__AIM OF THE TASK__
Which lines come from the start of the records through the line that holds "none -> blue phone [137,332,225,368]"? Write them out word for word.

__Coordinate-based object records__
-------

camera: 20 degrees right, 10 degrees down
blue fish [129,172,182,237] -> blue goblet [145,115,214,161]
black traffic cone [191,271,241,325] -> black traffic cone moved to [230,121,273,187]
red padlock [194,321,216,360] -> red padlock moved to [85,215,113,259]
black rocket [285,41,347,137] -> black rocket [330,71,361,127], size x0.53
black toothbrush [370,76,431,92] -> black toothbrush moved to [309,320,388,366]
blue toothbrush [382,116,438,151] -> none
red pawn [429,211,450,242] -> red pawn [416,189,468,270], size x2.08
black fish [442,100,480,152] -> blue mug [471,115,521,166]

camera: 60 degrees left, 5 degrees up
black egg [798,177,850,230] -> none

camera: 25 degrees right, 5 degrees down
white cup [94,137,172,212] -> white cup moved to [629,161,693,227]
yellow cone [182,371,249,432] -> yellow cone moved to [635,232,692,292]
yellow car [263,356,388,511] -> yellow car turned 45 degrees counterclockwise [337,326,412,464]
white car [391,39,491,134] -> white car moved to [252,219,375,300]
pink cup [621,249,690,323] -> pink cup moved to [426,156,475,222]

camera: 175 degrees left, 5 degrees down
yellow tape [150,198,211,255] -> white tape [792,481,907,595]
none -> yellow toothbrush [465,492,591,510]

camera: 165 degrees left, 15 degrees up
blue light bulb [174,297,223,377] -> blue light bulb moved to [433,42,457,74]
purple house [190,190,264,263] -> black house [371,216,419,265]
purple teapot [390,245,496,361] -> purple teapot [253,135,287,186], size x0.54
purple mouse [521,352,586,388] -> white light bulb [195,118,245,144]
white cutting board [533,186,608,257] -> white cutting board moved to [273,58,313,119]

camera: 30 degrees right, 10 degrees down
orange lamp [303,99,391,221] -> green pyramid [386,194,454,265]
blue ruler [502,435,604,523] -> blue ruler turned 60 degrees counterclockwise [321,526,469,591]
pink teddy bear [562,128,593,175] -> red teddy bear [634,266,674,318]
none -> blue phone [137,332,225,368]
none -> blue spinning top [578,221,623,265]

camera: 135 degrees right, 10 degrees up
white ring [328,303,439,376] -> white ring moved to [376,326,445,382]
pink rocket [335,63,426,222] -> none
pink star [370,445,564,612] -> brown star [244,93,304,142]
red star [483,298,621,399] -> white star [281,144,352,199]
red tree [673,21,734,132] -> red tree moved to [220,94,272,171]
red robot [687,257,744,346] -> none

-------

__RESPONSE__
camera: 20 degrees right, 10 degrees down
blue fish [129,172,182,237] -> blue goblet [145,115,214,161]
black traffic cone [191,271,241,325] -> black traffic cone moved to [230,121,273,187]
red padlock [194,321,216,360] -> red padlock moved to [85,215,113,259]
black rocket [285,41,347,137] -> black rocket [330,71,361,127], size x0.53
black toothbrush [370,76,431,92] -> black toothbrush moved to [309,320,388,366]
blue toothbrush [382,116,438,151] -> none
red pawn [429,211,450,242] -> red pawn [416,189,468,270], size x2.08
black fish [442,100,480,152] -> blue mug [471,115,521,166]

camera: 60 degrees left, 5 degrees up
black egg [798,177,850,230] -> none

camera: 25 degrees right, 5 degrees down
white cup [94,137,172,212] -> white cup moved to [629,161,693,227]
yellow cone [182,371,249,432] -> yellow cone moved to [635,232,692,292]
yellow car [263,356,388,511] -> yellow car turned 45 degrees counterclockwise [337,326,412,464]
white car [391,39,491,134] -> white car moved to [252,219,375,300]
pink cup [621,249,690,323] -> pink cup moved to [426,156,475,222]

camera: 175 degrees left, 5 degrees down
yellow tape [150,198,211,255] -> white tape [792,481,907,595]
none -> yellow toothbrush [465,492,591,510]

camera: 165 degrees left, 15 degrees up
blue light bulb [174,297,223,377] -> blue light bulb moved to [433,42,457,74]
purple house [190,190,264,263] -> black house [371,216,419,265]
purple teapot [390,245,496,361] -> purple teapot [253,135,287,186], size x0.54
purple mouse [521,352,586,388] -> white light bulb [195,118,245,144]
white cutting board [533,186,608,257] -> white cutting board moved to [273,58,313,119]

camera: 30 degrees right, 10 degrees down
orange lamp [303,99,391,221] -> green pyramid [386,194,454,265]
blue ruler [502,435,604,523] -> blue ruler turned 60 degrees counterclockwise [321,526,469,591]
pink teddy bear [562,128,593,175] -> red teddy bear [634,266,674,318]
none -> blue phone [137,332,225,368]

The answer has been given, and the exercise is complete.